Reproduce every line of the material below, but drop the pictures.

◆ SUPPLIED DATA
▬▬▬▬▬▬▬▬▬▬
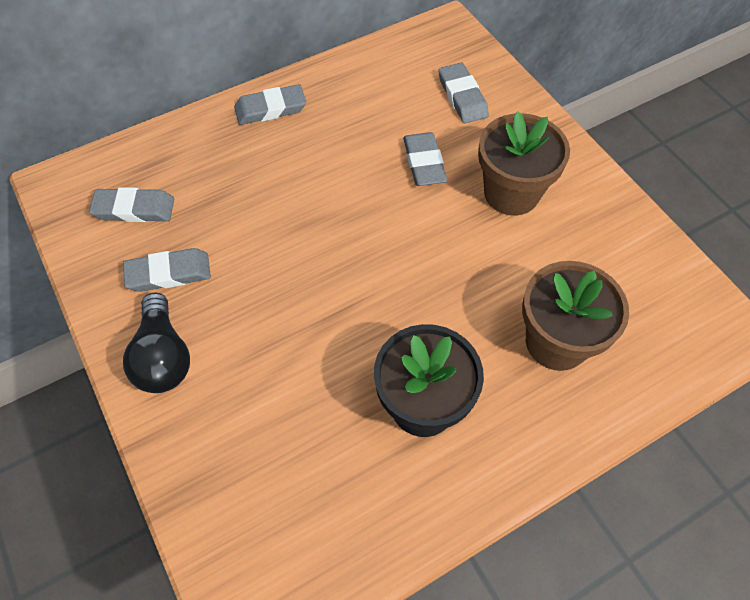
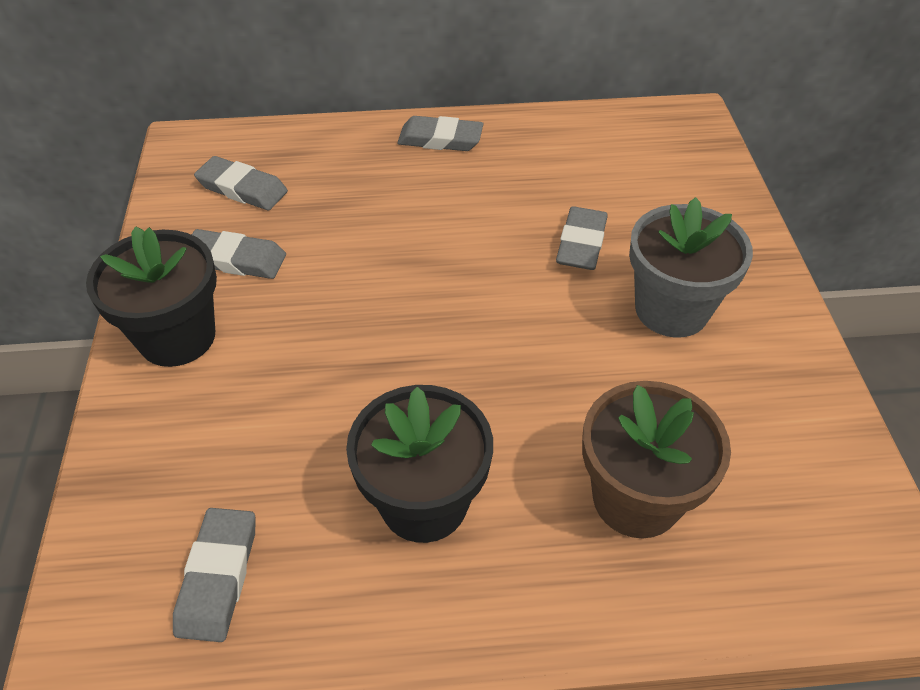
camera: 25 degrees right, 10 degrees down
(163, 356) = (177, 337): black light bulb -> black flower pot
(462, 97) = (668, 190): grey eraser -> grey eraser (218, 577)
(511, 193) = (671, 309): brown flower pot -> grey flower pot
▬▬▬▬▬▬▬▬▬▬
◆ SOLUTION TO THE PROBLEM
camera: 25 degrees right, 10 degrees down
(163, 356) = (177, 337): black light bulb -> black flower pot
(462, 97) = (668, 190): grey eraser -> grey eraser (218, 577)
(511, 193) = (671, 309): brown flower pot -> grey flower pot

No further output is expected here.